◆ What to do
Please give a word-for-word repeat of the line containing "added,,,RussetWoodenPencil,(757 354 18" and all lines that come after it in the entries below, ending at the last line.

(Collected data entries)
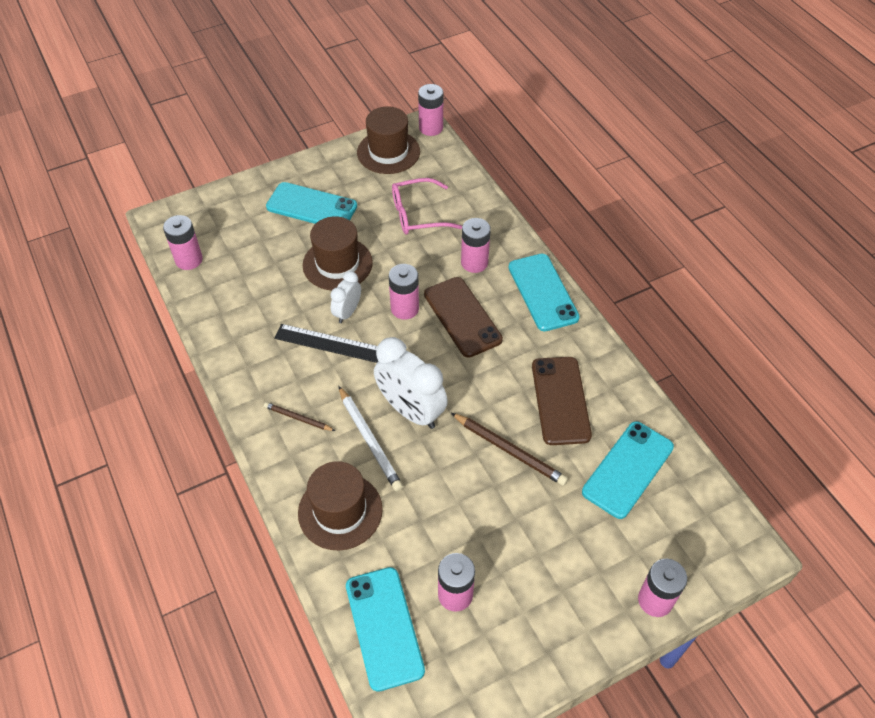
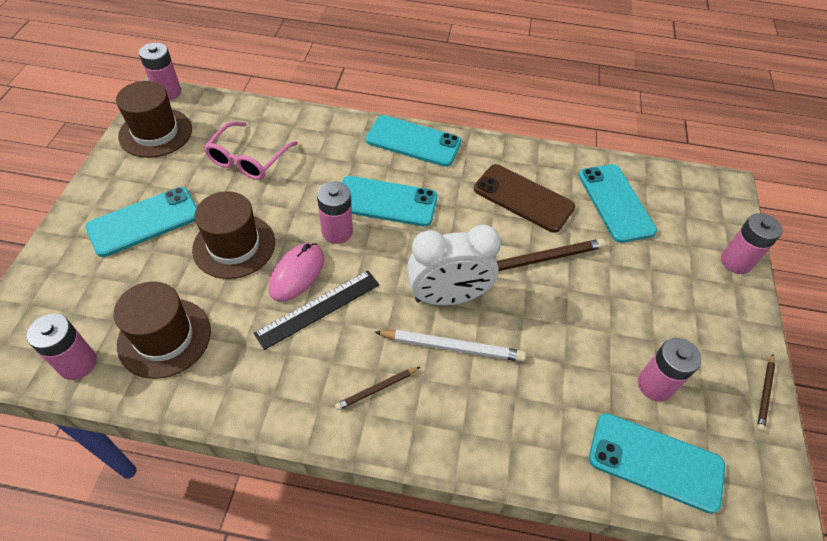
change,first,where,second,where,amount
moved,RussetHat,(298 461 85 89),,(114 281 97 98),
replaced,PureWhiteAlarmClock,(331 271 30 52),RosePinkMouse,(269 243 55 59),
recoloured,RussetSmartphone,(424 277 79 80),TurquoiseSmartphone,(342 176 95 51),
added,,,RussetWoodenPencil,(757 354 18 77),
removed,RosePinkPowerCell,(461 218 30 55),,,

◆ Exercise output
added,,,RussetWoodenPencil,(757 354 18 77),
removed,RosePinkPowerCell,(461 218 30 55),,,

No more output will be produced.